__EXERCISE DESCRIPTION__
Find the line with "camera: 30 degrees left, 0 degrees up" in the records below. Copy it and every line after it, up to and including the line with "move: DarkBrownDie (274".

__DATASET EXCERPTS__
________
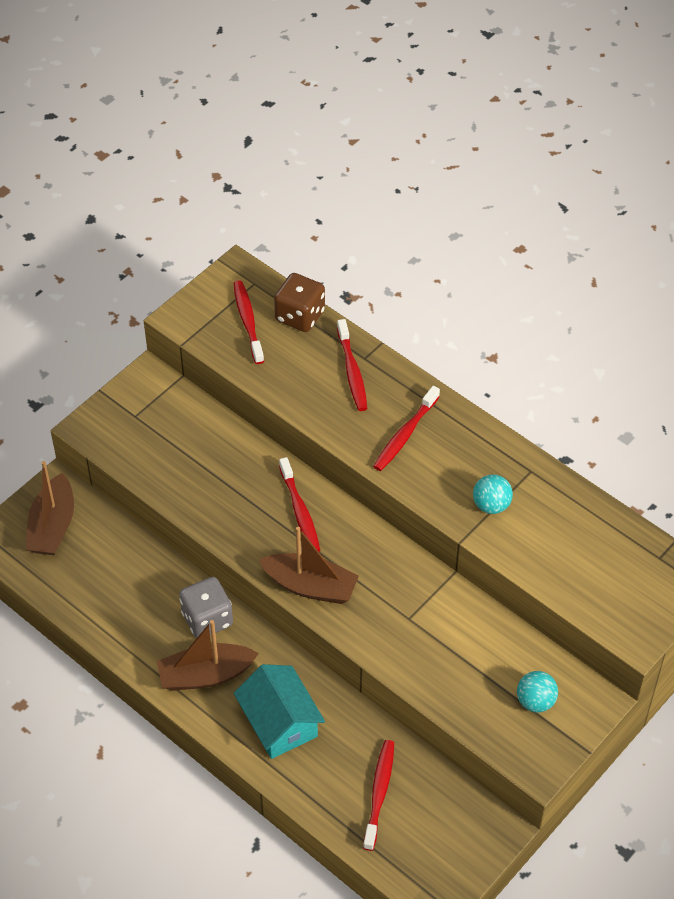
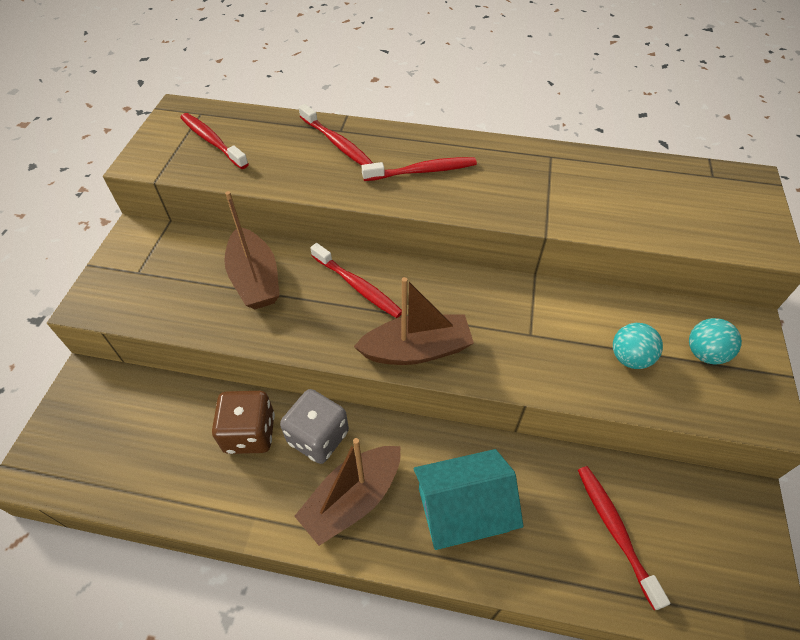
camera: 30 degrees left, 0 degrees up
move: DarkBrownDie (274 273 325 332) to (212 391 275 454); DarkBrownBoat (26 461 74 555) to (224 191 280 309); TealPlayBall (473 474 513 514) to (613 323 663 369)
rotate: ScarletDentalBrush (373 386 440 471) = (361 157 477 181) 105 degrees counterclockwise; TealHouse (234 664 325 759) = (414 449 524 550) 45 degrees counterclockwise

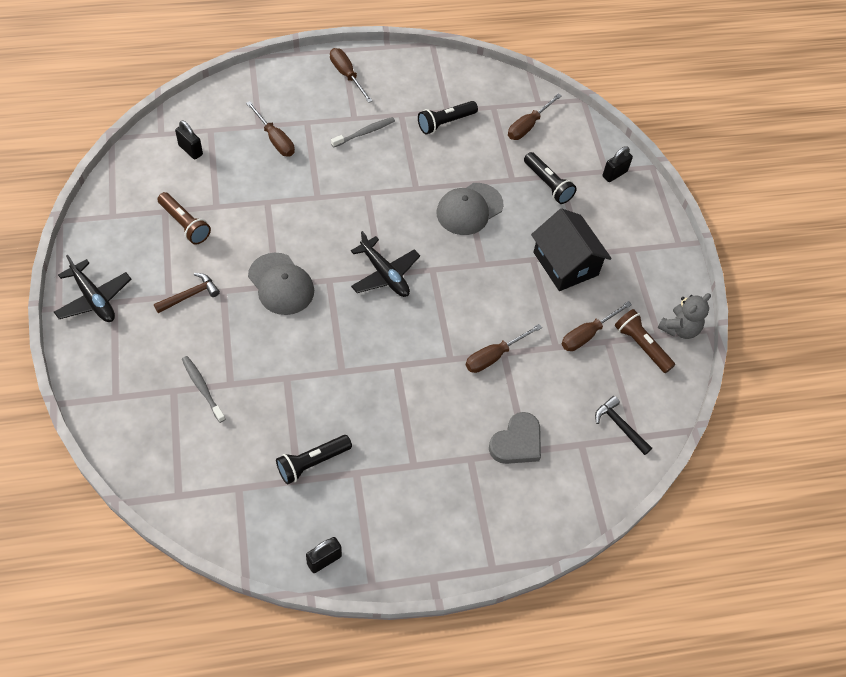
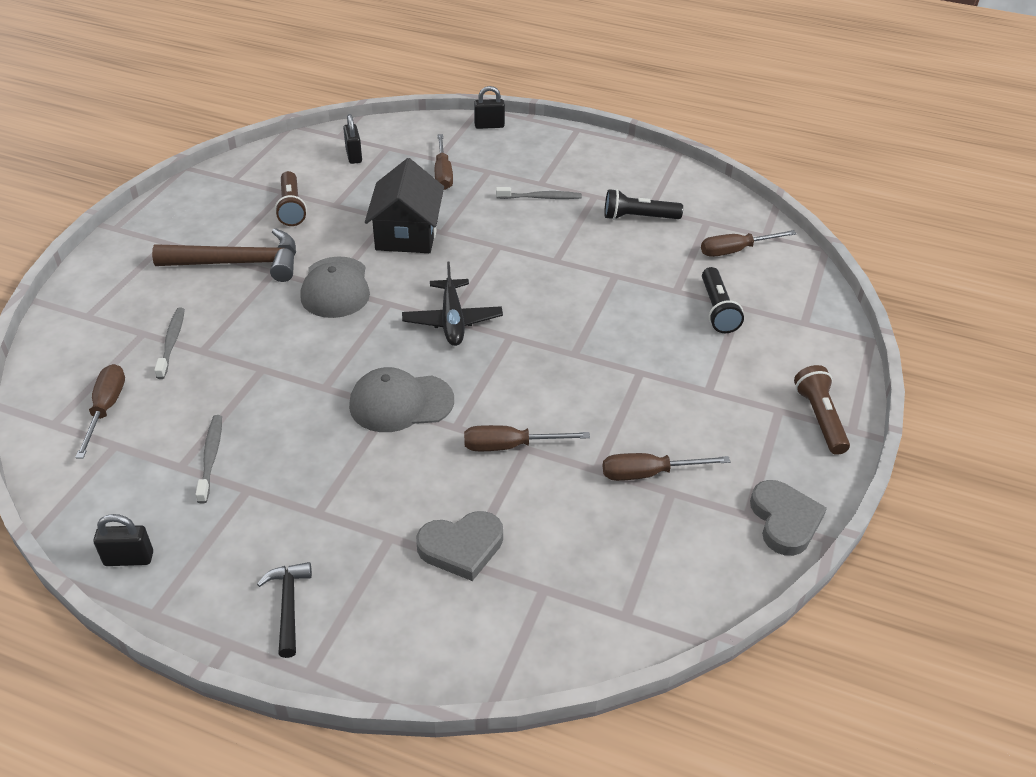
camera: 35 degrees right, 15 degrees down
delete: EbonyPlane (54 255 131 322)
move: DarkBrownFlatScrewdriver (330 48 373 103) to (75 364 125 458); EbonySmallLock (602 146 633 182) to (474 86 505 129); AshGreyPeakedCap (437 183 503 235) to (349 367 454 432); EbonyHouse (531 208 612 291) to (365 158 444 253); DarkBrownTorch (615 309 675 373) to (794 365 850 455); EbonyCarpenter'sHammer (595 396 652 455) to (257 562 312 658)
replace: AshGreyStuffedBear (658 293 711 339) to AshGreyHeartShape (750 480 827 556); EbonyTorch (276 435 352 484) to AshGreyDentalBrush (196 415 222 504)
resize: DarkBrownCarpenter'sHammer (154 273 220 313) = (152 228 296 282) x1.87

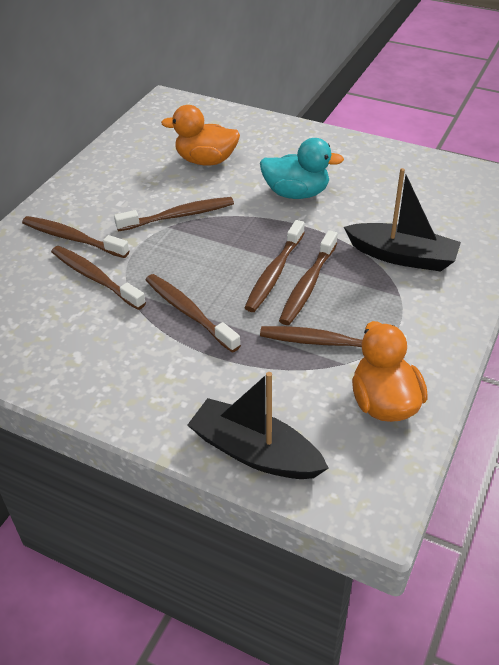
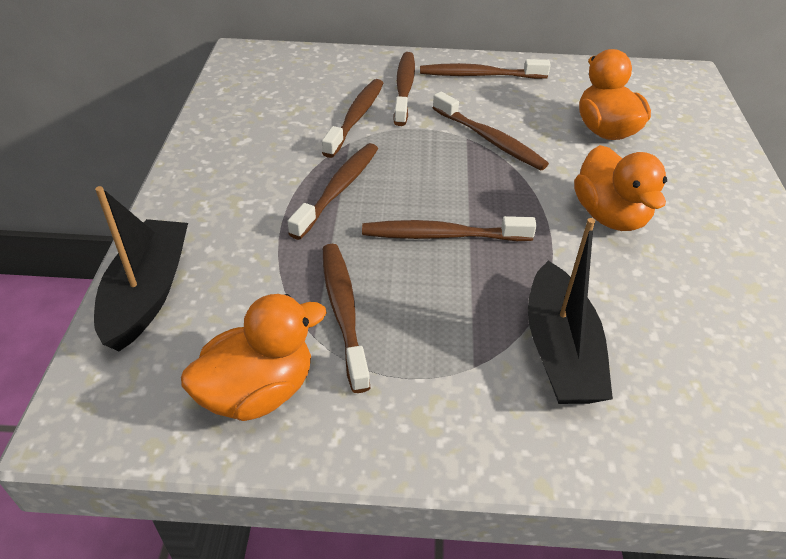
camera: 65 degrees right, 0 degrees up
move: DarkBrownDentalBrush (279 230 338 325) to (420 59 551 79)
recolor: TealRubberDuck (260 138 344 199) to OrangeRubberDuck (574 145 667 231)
________
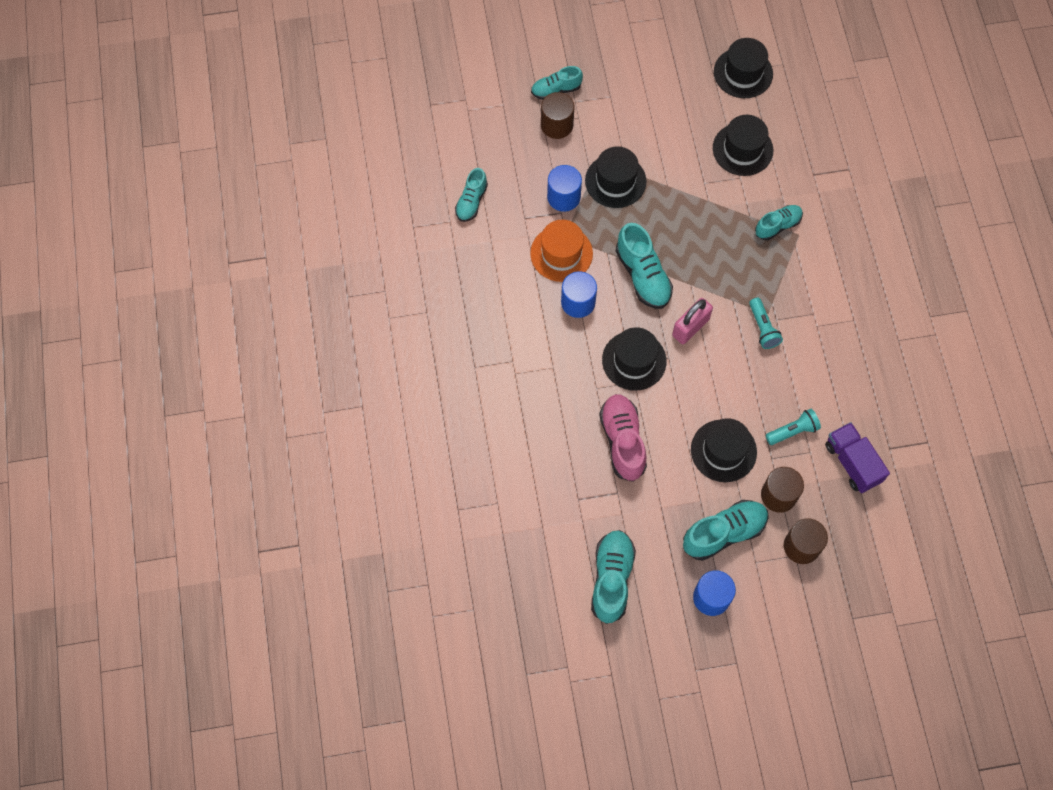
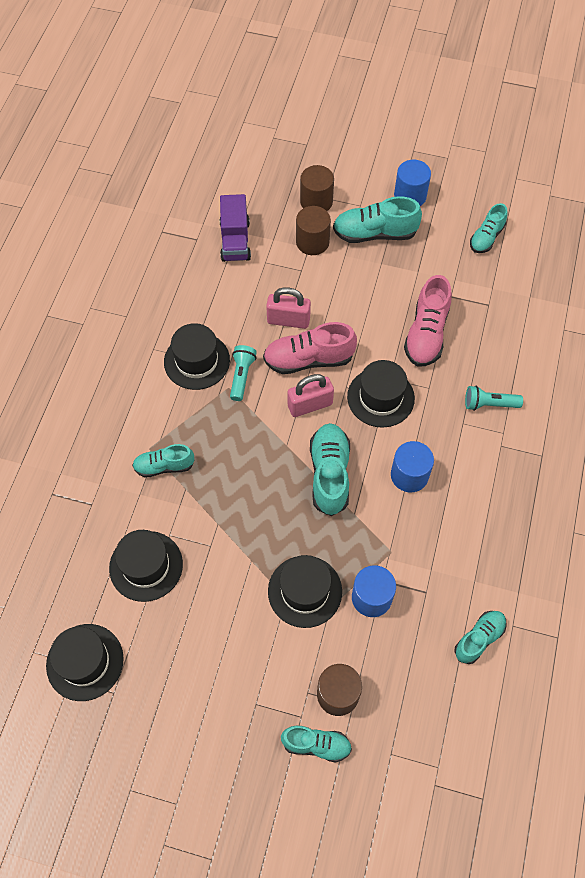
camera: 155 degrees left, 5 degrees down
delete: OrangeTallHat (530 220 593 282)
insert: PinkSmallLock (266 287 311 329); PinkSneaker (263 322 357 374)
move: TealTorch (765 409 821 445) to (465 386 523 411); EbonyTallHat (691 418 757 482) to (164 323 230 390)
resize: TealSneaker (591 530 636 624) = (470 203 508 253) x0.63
________
__WRITTEN ANSWER__
camera: 30 degrees left, 0 degrees up
move: DarkBrownDie (274 273 325 332) to (212 391 275 454); DarkBrownBoat (26 461 74 555) to (224 191 280 309); TealPlayBall (473 474 513 514) to (613 323 663 369)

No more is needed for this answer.